<<<<
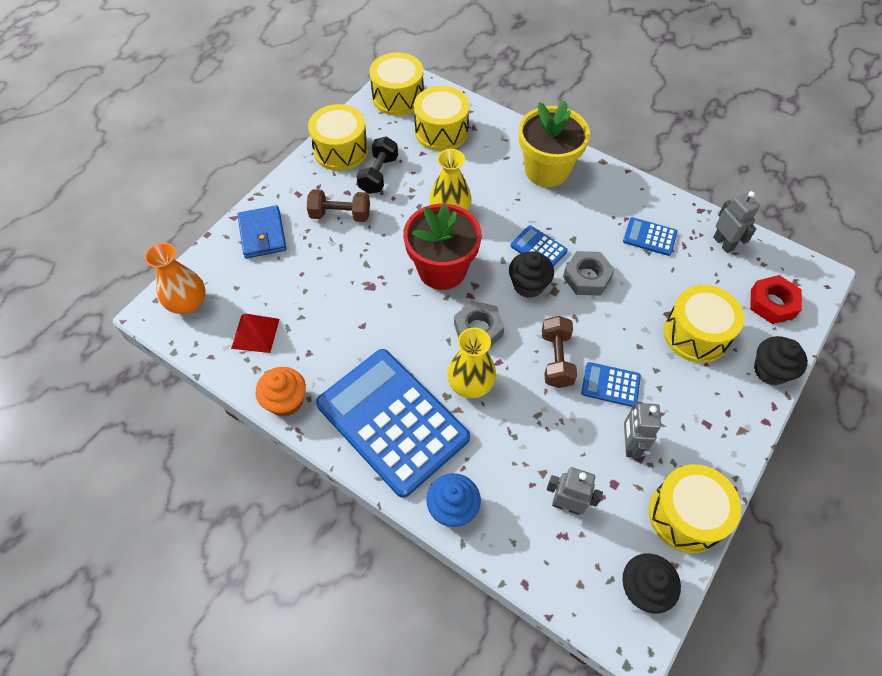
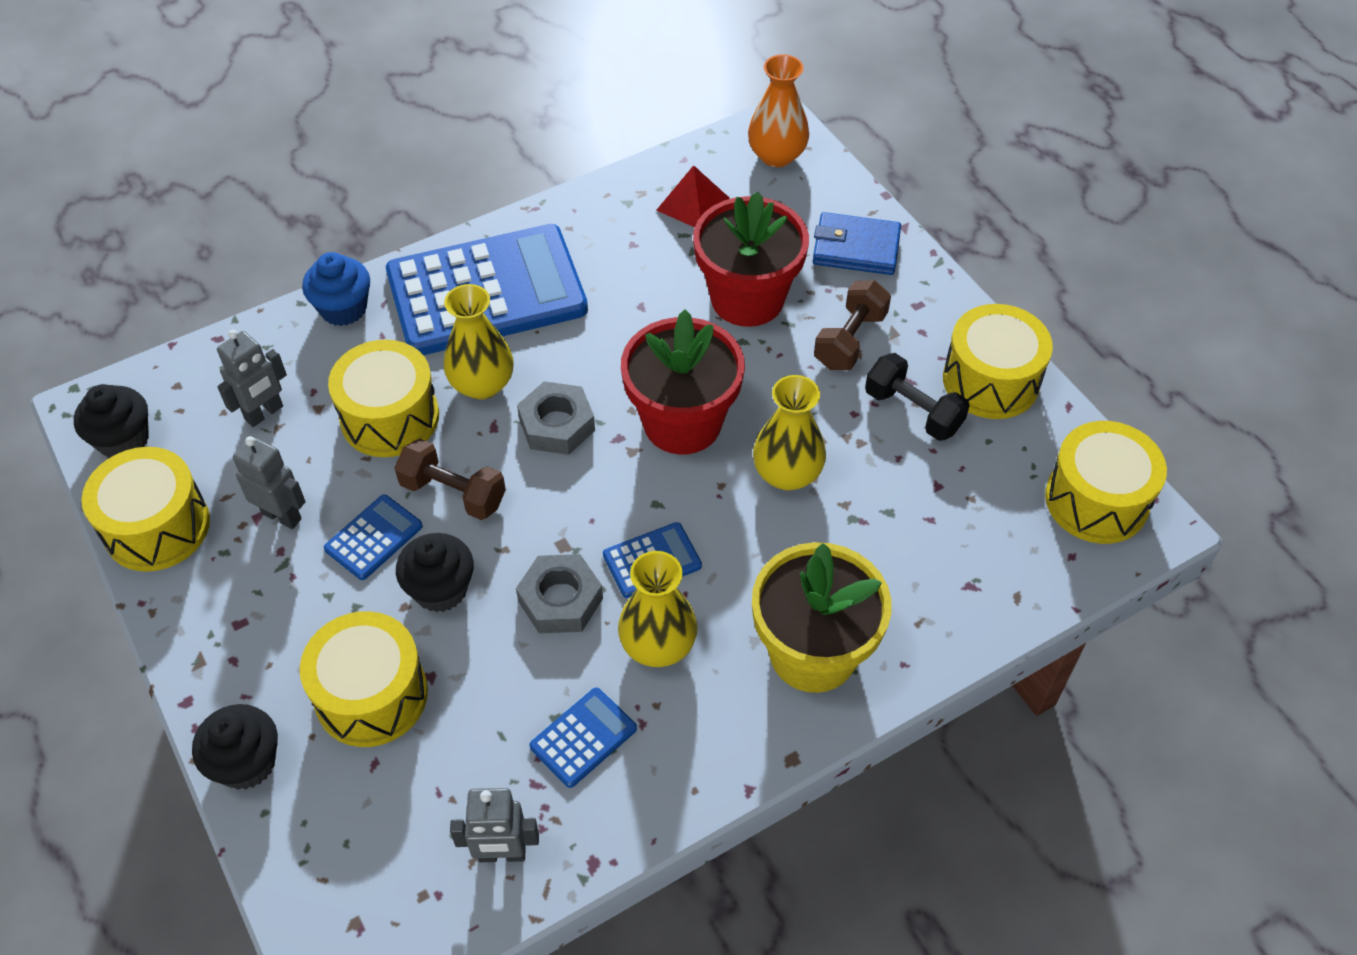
camera: 115 degrees right, 5 degrees down
orange cupcake [256,367,306,417] -> none
yellow drum [414,86,470,151] -> yellow drum moved to [328,340,439,457]
black cupcake [509,251,554,298] -> black cupcake moved to [396,533,474,612]
red nut [750,275,802,324] -> none
none -> yellow vase [618,551,697,667]
none -> red flower pot [693,192,809,327]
>>>>
WORK TO BE COMPLETED
Scan the records above and report how many lines include the word "yellow", without any other text.

RESULT OF THIS TASK
2